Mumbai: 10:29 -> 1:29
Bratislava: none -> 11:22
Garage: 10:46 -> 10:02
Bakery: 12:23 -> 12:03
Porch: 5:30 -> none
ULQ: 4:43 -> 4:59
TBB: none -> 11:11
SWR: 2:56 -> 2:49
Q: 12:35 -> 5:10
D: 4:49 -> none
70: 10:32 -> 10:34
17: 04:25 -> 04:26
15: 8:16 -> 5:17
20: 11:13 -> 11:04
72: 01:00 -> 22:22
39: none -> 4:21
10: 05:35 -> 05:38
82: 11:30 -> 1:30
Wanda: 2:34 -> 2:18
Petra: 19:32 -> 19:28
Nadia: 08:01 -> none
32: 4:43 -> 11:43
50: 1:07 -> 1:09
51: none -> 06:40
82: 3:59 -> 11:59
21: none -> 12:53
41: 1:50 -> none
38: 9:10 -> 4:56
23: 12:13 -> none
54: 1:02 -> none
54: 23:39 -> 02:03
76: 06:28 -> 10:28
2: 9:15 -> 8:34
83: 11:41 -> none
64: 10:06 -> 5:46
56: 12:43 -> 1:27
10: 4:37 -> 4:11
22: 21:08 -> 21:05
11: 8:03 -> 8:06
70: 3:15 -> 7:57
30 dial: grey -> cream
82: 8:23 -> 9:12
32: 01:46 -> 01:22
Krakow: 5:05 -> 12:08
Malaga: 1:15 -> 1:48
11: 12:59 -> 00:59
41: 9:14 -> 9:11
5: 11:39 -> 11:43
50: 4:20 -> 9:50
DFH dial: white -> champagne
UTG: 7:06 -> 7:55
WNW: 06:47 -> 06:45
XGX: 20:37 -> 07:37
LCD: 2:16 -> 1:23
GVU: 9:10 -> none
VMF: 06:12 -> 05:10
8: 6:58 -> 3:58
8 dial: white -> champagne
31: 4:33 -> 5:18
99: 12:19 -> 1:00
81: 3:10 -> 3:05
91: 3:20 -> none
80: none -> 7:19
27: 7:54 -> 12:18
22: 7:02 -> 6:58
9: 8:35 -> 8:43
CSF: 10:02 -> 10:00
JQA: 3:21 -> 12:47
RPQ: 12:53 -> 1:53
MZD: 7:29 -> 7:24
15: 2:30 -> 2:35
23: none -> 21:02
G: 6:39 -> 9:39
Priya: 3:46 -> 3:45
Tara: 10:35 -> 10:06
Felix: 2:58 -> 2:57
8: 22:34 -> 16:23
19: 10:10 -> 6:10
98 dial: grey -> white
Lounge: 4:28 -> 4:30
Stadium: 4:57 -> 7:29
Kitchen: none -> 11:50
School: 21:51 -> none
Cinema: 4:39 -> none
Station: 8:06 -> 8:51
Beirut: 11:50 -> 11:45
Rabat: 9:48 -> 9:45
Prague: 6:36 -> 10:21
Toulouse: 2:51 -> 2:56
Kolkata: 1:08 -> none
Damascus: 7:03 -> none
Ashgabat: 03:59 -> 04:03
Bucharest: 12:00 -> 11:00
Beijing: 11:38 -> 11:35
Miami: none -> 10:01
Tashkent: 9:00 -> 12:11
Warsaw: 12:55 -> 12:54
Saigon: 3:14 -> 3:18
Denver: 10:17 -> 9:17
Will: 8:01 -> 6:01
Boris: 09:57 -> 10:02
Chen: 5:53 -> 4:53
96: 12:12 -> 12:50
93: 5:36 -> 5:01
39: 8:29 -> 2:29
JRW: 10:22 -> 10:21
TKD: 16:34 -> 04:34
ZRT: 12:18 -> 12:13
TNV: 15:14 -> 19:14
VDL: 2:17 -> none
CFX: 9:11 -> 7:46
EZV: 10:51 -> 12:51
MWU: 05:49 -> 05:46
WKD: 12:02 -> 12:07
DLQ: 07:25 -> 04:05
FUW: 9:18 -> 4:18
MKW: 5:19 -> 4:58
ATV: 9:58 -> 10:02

┄┄┄┄┄┄┄┄┄┄

WHAT IS NEEDED: Can you return, unchanged, the stretch of entries from the very first one through the line containing "10: 05:35 -> 05:38"?

EXERCISE SOLUTION:
Mumbai: 10:29 -> 1:29
Bratislava: none -> 11:22
Garage: 10:46 -> 10:02
Bakery: 12:23 -> 12:03
Porch: 5:30 -> none
ULQ: 4:43 -> 4:59
TBB: none -> 11:11
SWR: 2:56 -> 2:49
Q: 12:35 -> 5:10
D: 4:49 -> none
70: 10:32 -> 10:34
17: 04:25 -> 04:26
15: 8:16 -> 5:17
20: 11:13 -> 11:04
72: 01:00 -> 22:22
39: none -> 4:21
10: 05:35 -> 05:38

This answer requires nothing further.